-------- ROWS --------

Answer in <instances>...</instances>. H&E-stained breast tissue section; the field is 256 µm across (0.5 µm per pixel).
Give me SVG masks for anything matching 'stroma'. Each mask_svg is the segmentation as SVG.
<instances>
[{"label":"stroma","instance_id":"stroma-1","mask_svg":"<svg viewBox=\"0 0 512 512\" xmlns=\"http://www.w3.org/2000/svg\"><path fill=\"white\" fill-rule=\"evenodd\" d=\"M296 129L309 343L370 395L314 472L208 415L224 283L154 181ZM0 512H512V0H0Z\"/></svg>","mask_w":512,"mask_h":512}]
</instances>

--------

### SET EXERCISE
Copy all of the data. Keep every word exactly as it is.

### REPLY
Answer in <instances>...</instances>. H&E-stained breast tissue section; the field is 256 µm across (0.5 µm per pixel).
Give me SVG masks for anything matching 'stroma'. Each mask_svg is the segmentation as SVG.
<instances>
[{"label":"stroma","instance_id":"stroma-1","mask_svg":"<svg viewBox=\"0 0 512 512\" xmlns=\"http://www.w3.org/2000/svg\"><path fill=\"white\" fill-rule=\"evenodd\" d=\"M296 129L309 343L370 395L314 472L208 415L224 283L154 181ZM0 512H512V0H0Z\"/></svg>","mask_w":512,"mask_h":512}]
</instances>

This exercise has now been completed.